> Provided data
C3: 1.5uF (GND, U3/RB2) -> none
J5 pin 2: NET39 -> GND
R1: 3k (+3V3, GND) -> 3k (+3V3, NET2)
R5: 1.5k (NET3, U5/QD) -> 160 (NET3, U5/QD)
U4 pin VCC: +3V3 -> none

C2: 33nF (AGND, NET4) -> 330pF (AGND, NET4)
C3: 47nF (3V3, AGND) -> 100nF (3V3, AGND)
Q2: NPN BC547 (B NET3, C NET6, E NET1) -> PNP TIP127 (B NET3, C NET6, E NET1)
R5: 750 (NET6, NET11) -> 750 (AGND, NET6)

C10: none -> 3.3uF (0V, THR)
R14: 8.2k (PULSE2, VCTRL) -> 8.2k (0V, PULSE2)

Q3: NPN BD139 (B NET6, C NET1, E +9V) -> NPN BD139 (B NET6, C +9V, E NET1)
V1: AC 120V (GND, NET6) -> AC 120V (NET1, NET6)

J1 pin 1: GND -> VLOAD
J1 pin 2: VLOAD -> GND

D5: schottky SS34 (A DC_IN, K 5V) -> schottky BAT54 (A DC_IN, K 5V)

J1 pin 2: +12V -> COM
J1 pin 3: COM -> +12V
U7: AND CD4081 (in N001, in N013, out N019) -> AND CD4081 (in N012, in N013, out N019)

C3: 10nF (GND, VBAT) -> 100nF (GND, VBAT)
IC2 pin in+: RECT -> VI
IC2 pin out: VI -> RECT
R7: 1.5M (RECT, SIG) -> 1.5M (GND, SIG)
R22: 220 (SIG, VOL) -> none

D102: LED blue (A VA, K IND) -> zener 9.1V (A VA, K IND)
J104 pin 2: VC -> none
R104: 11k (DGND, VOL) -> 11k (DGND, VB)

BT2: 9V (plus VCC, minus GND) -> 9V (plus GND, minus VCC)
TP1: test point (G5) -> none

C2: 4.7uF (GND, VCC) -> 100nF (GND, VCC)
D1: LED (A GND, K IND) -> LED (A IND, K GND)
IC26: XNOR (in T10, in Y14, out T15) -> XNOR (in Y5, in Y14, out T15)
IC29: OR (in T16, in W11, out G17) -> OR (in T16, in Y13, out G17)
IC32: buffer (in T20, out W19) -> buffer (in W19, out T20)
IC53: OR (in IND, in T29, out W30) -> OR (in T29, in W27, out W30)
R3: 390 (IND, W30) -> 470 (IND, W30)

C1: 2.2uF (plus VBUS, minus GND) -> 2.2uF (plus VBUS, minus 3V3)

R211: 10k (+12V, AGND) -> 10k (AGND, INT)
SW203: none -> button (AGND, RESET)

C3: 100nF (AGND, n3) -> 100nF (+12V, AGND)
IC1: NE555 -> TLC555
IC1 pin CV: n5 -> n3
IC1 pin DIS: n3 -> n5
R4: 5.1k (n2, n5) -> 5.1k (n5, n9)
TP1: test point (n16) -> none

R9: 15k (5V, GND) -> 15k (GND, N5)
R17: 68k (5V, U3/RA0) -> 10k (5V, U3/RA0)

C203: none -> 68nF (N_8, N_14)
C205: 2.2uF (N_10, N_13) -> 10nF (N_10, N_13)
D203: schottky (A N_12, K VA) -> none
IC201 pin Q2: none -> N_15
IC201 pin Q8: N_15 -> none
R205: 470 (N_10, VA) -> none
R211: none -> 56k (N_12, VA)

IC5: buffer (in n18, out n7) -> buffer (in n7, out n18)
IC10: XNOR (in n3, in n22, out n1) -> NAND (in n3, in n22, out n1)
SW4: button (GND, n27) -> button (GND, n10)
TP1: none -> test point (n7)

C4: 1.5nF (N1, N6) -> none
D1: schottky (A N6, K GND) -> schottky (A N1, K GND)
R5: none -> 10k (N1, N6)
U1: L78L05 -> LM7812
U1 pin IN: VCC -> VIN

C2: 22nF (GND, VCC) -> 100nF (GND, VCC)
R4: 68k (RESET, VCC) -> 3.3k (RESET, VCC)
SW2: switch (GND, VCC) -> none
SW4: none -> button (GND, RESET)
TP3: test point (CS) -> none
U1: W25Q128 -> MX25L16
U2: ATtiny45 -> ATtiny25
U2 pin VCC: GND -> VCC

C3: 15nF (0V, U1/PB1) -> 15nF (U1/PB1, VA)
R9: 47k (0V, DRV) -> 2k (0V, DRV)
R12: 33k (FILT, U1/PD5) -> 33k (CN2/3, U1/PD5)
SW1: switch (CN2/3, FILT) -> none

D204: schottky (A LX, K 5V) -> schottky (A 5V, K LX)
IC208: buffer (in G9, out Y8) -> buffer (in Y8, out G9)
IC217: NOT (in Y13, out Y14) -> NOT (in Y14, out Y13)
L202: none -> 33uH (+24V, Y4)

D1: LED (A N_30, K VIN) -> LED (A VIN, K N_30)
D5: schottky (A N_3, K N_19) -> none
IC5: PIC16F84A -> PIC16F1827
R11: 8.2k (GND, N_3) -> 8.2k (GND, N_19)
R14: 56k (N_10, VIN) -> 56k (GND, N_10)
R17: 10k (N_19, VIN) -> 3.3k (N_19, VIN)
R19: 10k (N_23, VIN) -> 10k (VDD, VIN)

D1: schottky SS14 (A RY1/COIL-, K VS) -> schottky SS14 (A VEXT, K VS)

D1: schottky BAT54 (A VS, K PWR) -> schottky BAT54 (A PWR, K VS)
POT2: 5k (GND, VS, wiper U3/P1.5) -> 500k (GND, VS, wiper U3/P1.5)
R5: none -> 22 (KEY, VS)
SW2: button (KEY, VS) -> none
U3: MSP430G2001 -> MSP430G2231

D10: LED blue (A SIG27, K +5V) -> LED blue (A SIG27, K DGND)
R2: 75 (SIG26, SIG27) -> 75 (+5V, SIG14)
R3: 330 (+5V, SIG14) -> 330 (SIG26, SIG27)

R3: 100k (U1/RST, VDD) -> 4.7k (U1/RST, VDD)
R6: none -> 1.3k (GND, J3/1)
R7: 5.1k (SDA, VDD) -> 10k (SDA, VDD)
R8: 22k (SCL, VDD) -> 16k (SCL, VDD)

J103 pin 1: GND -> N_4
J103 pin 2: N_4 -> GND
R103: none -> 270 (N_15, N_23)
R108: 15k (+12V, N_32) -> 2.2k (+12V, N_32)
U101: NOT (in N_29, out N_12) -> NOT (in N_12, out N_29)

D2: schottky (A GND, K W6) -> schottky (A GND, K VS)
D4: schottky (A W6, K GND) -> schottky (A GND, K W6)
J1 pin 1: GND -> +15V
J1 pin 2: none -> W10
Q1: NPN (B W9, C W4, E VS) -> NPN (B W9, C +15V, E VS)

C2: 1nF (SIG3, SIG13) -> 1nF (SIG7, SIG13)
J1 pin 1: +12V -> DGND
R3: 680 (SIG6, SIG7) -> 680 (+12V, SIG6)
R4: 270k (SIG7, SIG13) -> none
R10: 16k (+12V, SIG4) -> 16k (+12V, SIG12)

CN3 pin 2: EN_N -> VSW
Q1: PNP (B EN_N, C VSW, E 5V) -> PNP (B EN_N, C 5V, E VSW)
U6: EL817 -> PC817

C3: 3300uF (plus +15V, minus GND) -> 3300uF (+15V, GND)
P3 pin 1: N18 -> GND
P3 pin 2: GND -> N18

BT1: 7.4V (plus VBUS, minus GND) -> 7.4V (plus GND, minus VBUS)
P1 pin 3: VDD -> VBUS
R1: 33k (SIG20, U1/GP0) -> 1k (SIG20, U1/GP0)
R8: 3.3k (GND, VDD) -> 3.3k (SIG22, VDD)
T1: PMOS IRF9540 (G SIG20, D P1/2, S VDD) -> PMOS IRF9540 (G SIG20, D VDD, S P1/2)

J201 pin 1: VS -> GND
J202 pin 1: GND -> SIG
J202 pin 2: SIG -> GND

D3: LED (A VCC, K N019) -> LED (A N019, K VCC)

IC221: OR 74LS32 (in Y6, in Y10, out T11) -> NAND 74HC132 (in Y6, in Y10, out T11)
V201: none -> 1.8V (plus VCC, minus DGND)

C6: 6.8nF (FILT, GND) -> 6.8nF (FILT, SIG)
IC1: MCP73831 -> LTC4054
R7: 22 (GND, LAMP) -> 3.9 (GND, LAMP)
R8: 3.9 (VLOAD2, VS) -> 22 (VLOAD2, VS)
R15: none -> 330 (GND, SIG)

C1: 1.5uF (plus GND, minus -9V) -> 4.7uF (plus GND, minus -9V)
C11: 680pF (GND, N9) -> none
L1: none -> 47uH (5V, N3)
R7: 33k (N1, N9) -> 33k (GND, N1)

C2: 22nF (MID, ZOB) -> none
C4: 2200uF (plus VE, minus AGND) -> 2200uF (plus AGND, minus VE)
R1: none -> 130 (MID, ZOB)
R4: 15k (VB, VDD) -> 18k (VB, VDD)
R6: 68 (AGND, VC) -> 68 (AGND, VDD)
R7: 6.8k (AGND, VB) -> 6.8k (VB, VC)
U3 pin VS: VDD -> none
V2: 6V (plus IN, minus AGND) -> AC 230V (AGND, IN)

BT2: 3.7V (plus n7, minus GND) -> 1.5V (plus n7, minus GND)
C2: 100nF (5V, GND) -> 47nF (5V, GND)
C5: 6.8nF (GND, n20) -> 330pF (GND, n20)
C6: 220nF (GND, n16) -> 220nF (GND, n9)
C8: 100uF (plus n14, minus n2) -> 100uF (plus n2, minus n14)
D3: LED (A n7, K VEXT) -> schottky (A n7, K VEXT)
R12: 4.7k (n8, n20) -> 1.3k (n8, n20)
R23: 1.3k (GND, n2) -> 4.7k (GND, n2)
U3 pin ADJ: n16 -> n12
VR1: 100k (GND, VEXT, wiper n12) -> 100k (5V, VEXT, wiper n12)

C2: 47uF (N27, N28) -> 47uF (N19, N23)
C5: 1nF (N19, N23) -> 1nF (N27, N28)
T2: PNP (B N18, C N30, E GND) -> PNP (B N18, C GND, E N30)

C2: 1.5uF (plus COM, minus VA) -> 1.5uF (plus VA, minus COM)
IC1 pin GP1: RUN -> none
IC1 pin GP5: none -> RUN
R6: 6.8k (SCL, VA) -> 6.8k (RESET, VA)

> Exercise
Reproduce the listing above exactly, but only from its first line through the line holding "IC53: OR (in"; both of those lines are included.

> Written solution
C3: 1.5uF (GND, U3/RB2) -> none
J5 pin 2: NET39 -> GND
R1: 3k (+3V3, GND) -> 3k (+3V3, NET2)
R5: 1.5k (NET3, U5/QD) -> 160 (NET3, U5/QD)
U4 pin VCC: +3V3 -> none

C2: 33nF (AGND, NET4) -> 330pF (AGND, NET4)
C3: 47nF (3V3, AGND) -> 100nF (3V3, AGND)
Q2: NPN BC547 (B NET3, C NET6, E NET1) -> PNP TIP127 (B NET3, C NET6, E NET1)
R5: 750 (NET6, NET11) -> 750 (AGND, NET6)

C10: none -> 3.3uF (0V, THR)
R14: 8.2k (PULSE2, VCTRL) -> 8.2k (0V, PULSE2)

Q3: NPN BD139 (B NET6, C NET1, E +9V) -> NPN BD139 (B NET6, C +9V, E NET1)
V1: AC 120V (GND, NET6) -> AC 120V (NET1, NET6)

J1 pin 1: GND -> VLOAD
J1 pin 2: VLOAD -> GND

D5: schottky SS34 (A DC_IN, K 5V) -> schottky BAT54 (A DC_IN, K 5V)

J1 pin 2: +12V -> COM
J1 pin 3: COM -> +12V
U7: AND CD4081 (in N001, in N013, out N019) -> AND CD4081 (in N012, in N013, out N019)

C3: 10nF (GND, VBAT) -> 100nF (GND, VBAT)
IC2 pin in+: RECT -> VI
IC2 pin out: VI -> RECT
R7: 1.5M (RECT, SIG) -> 1.5M (GND, SIG)
R22: 220 (SIG, VOL) -> none

D102: LED blue (A VA, K IND) -> zener 9.1V (A VA, K IND)
J104 pin 2: VC -> none
R104: 11k (DGND, VOL) -> 11k (DGND, VB)

BT2: 9V (plus VCC, minus GND) -> 9V (plus GND, minus VCC)
TP1: test point (G5) -> none

C2: 4.7uF (GND, VCC) -> 100nF (GND, VCC)
D1: LED (A GND, K IND) -> LED (A IND, K GND)
IC26: XNOR (in T10, in Y14, out T15) -> XNOR (in Y5, in Y14, out T15)
IC29: OR (in T16, in W11, out G17) -> OR (in T16, in Y13, out G17)
IC32: buffer (in T20, out W19) -> buffer (in W19, out T20)
IC53: OR (in IND, in T29, out W30) -> OR (in T29, in W27, out W30)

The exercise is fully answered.